------ LISTED ENTRIES
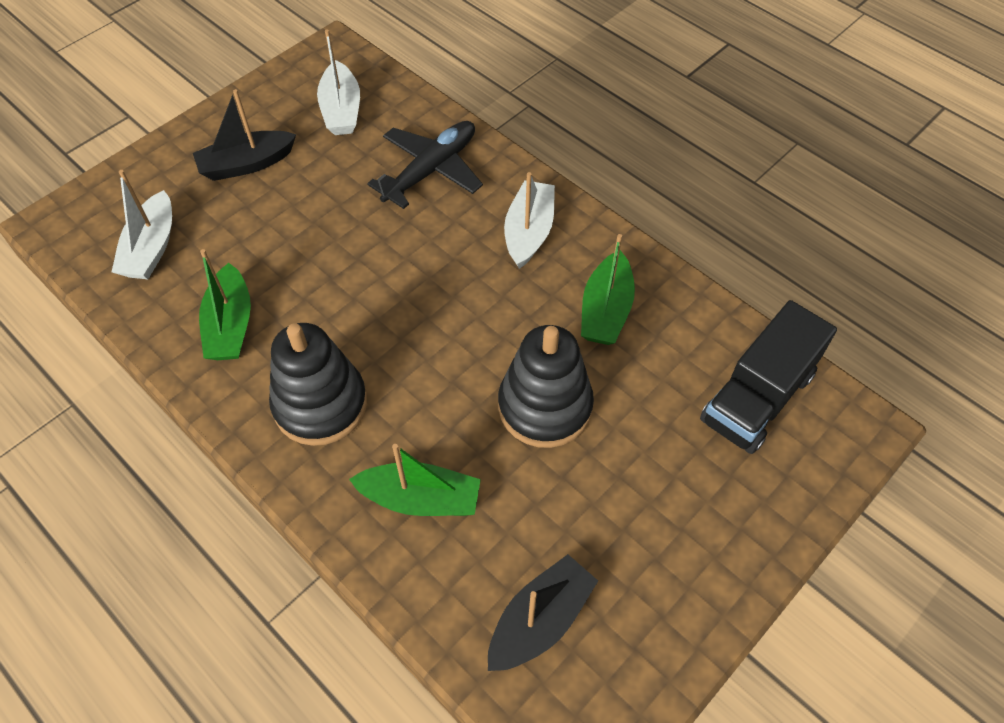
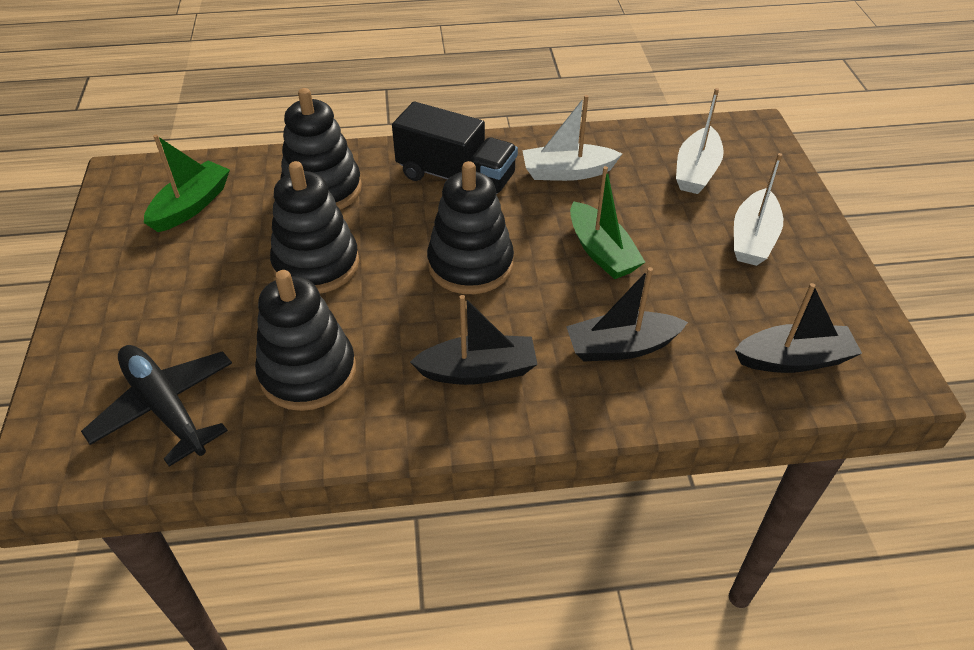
black boat: 2 -> 3
black stacking toy: 2 -> 4
green boat: 3 -> 2

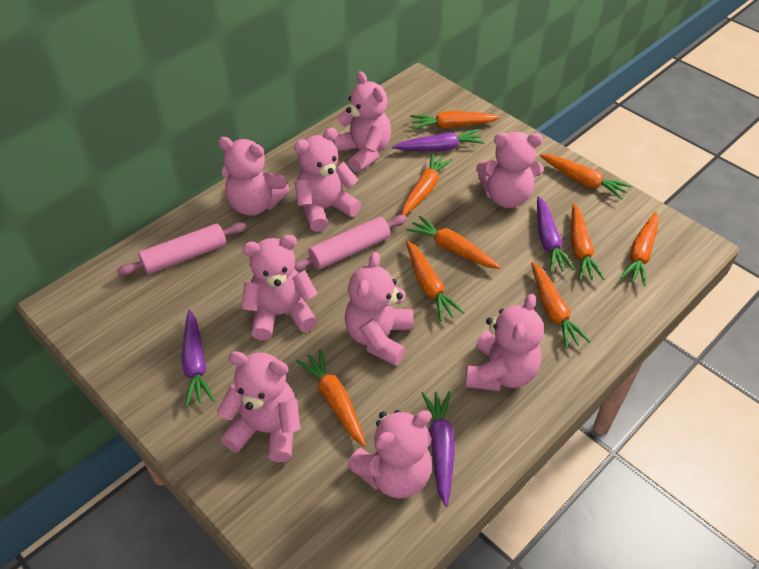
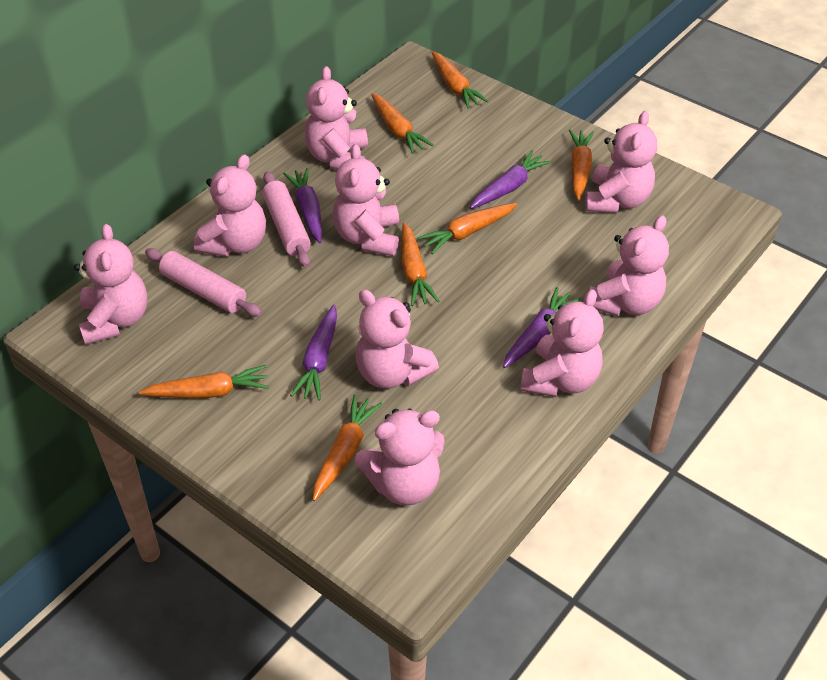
orange carrot: 9 -> 7

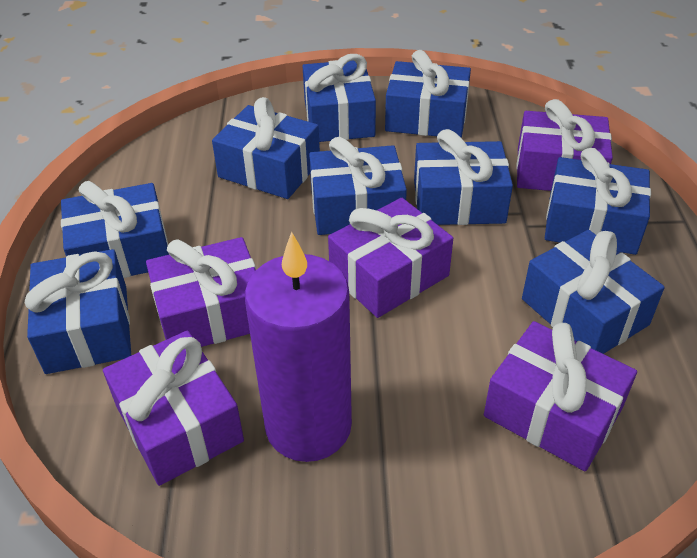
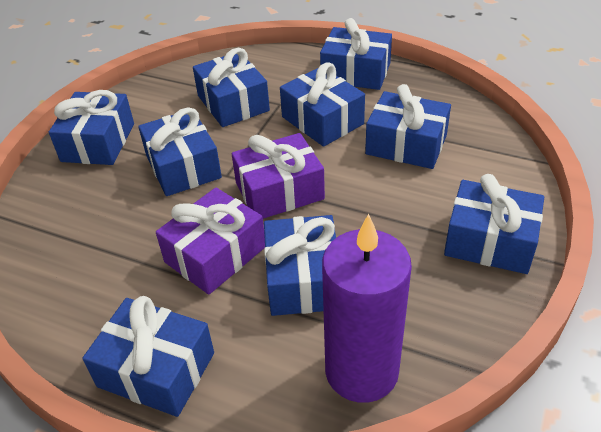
purple gift: 5 -> 2

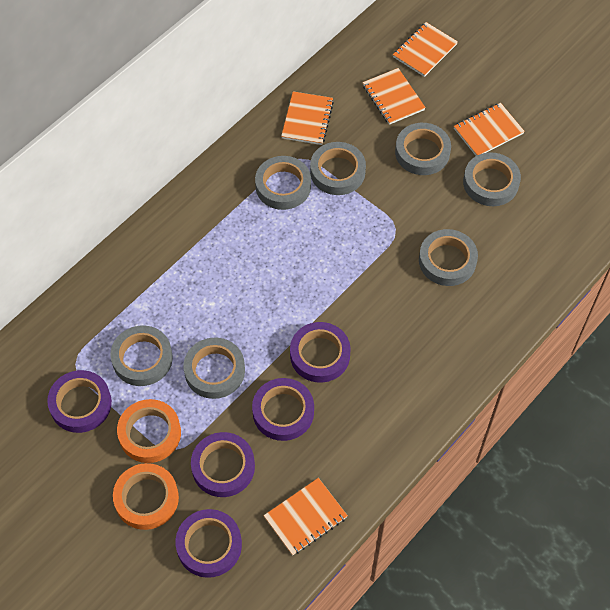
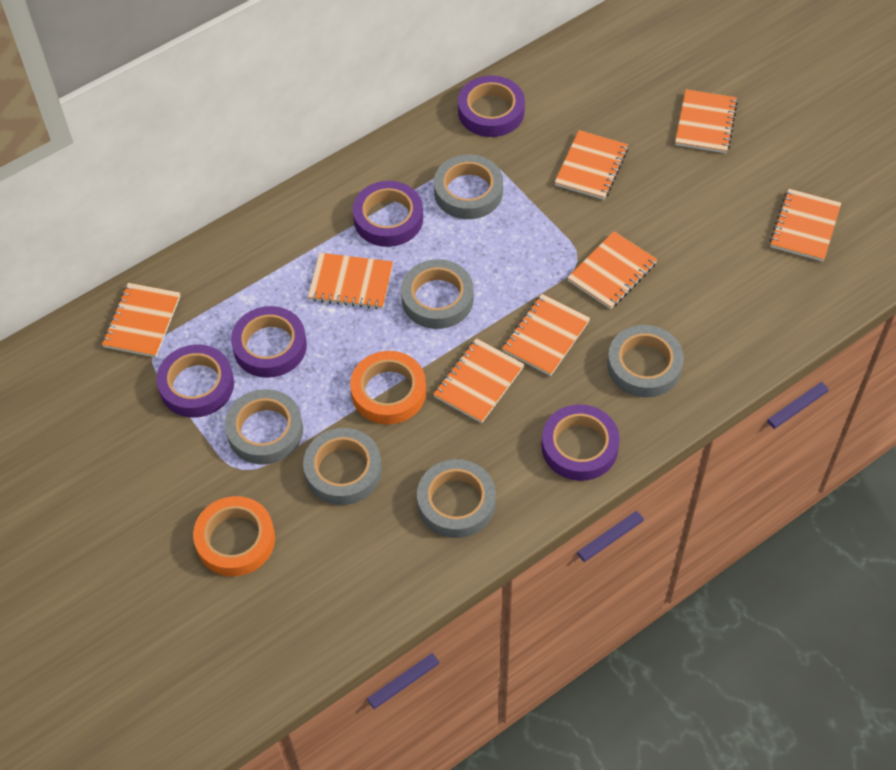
grey tape: 7 -> 6
orange notebook: 5 -> 8

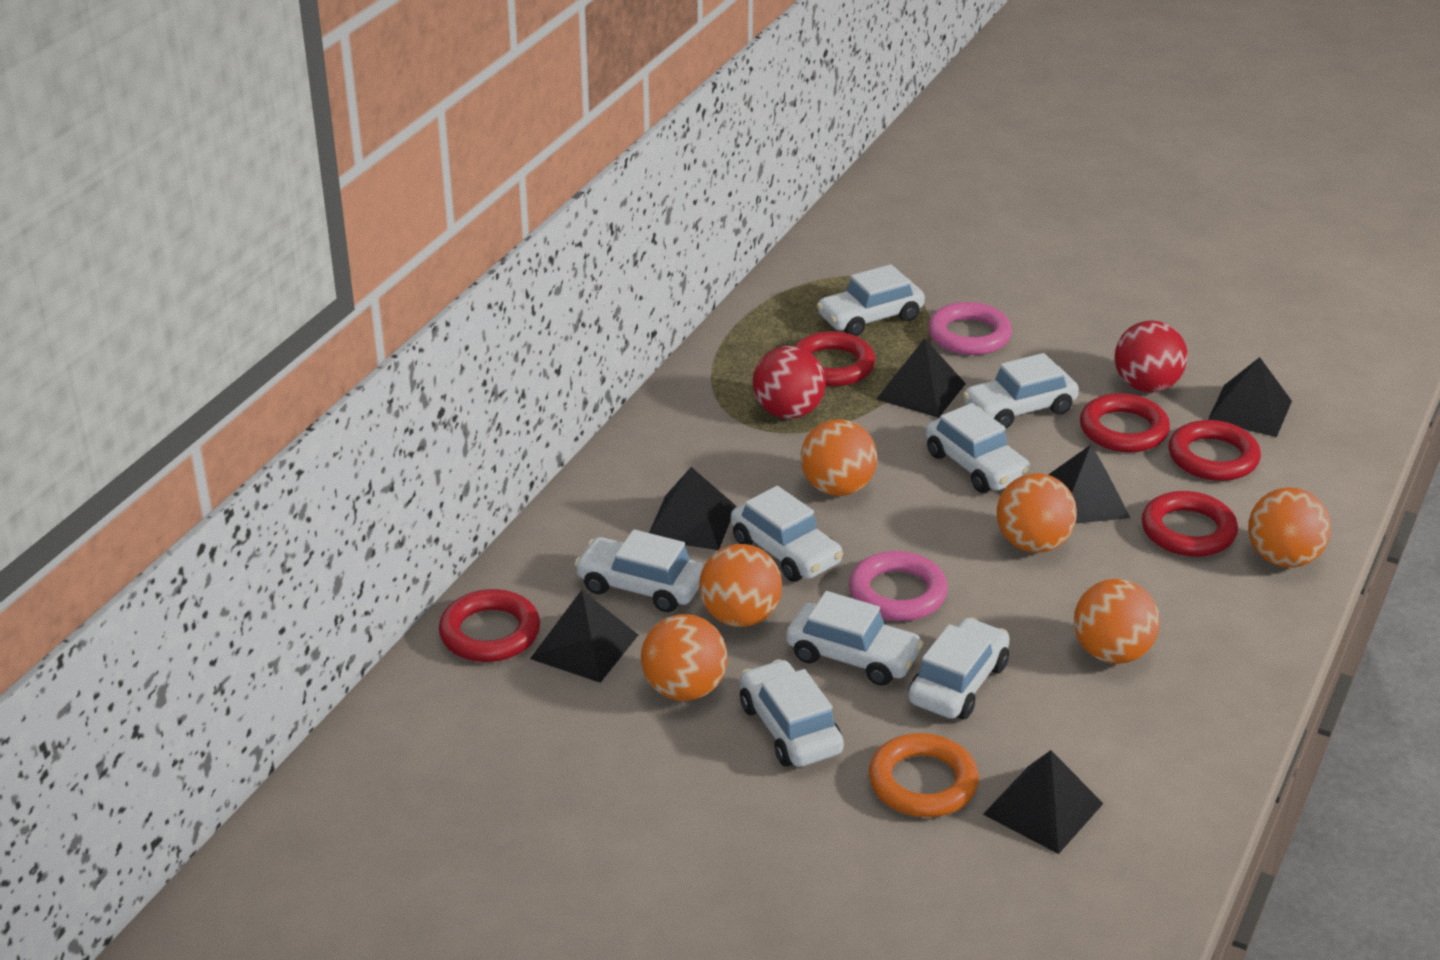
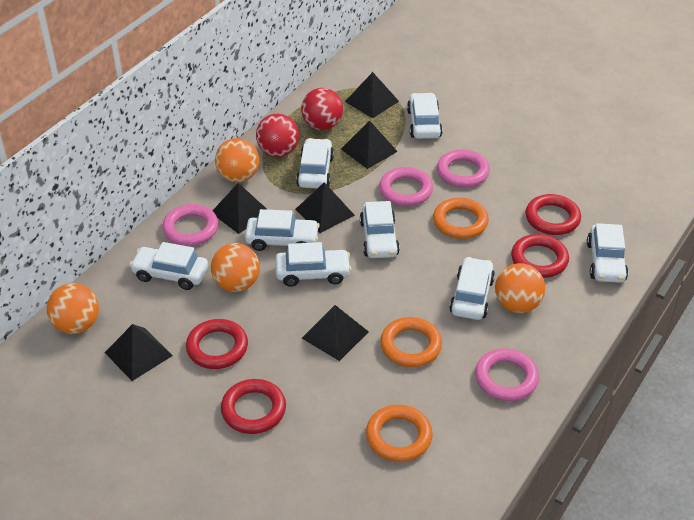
orange ball: 6 -> 4
orange ring: 1 -> 3
pink ring: 2 -> 4
red ring: 5 -> 4

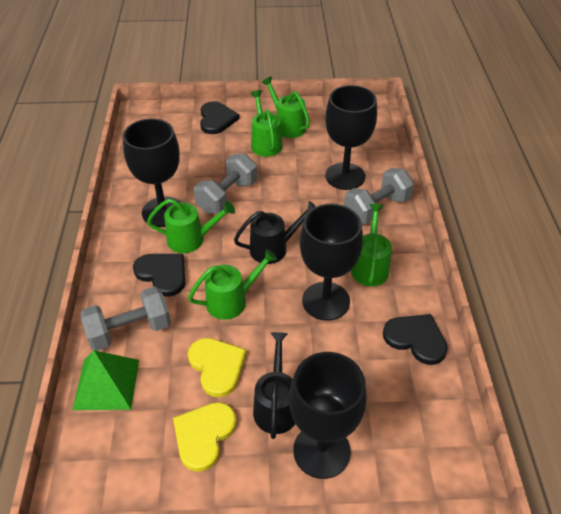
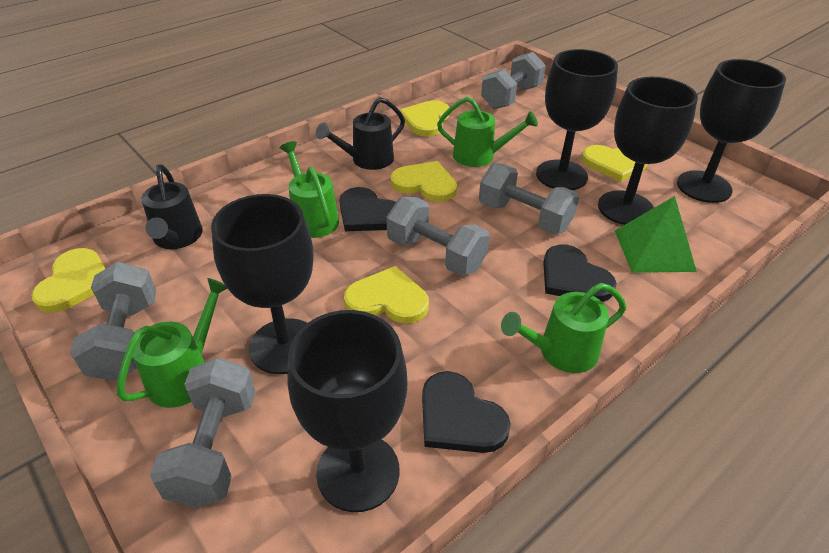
black goblet: 4 -> 5
green watering can: 5 -> 4
grey dumbbell: 3 -> 5
yellow heart: 2 -> 5

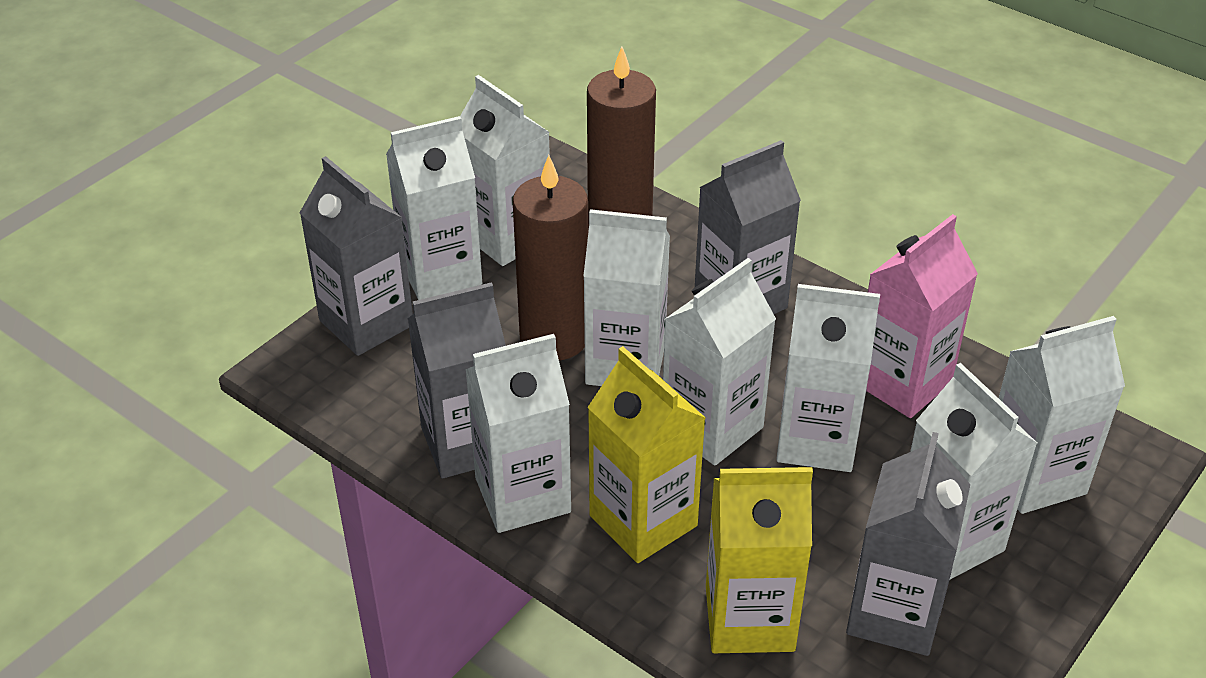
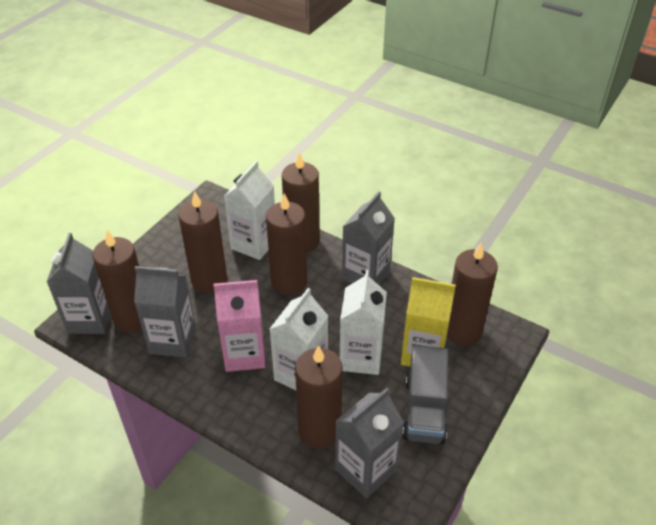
brown candle: 2 -> 6
grey truck: 0 -> 1
white carton: 8 -> 3
yellow carton: 2 -> 1

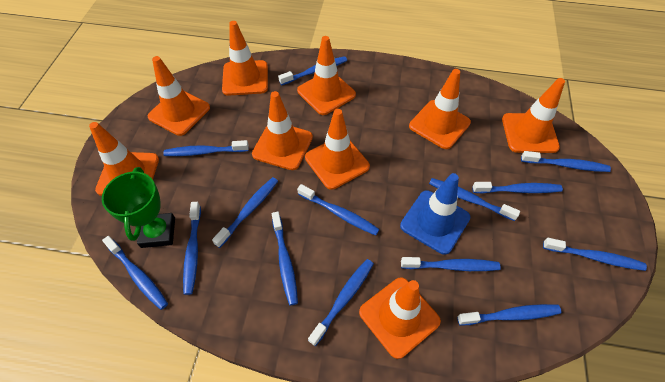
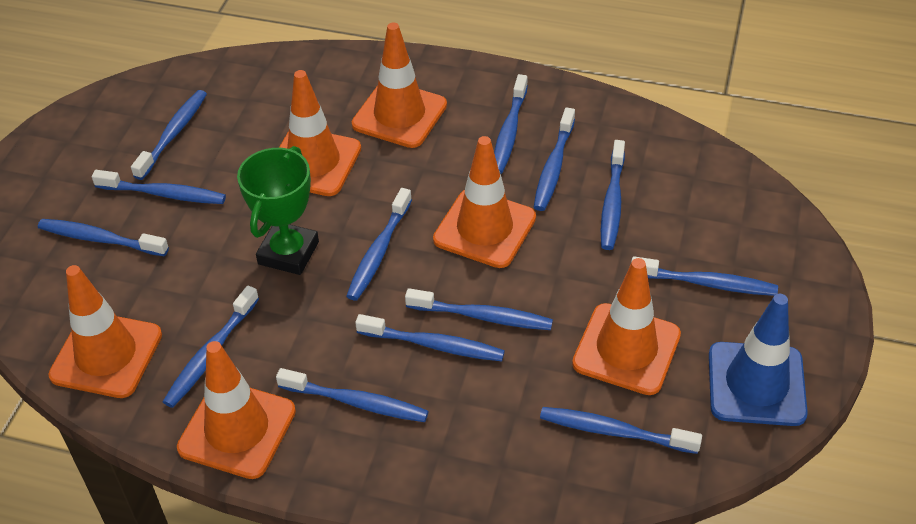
blue toothbrush: 14 -> 13
orange traffic cone: 9 -> 6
------------
PROMPT: All lines from the one holding "grey truck: 0 -> 1" through the last line of the material above should be set down exactly, and the pictures should be left out.

EXERCISE RESULT:
grey truck: 0 -> 1
white carton: 8 -> 3
yellow carton: 2 -> 1

blue toothbrush: 14 -> 13
orange traffic cone: 9 -> 6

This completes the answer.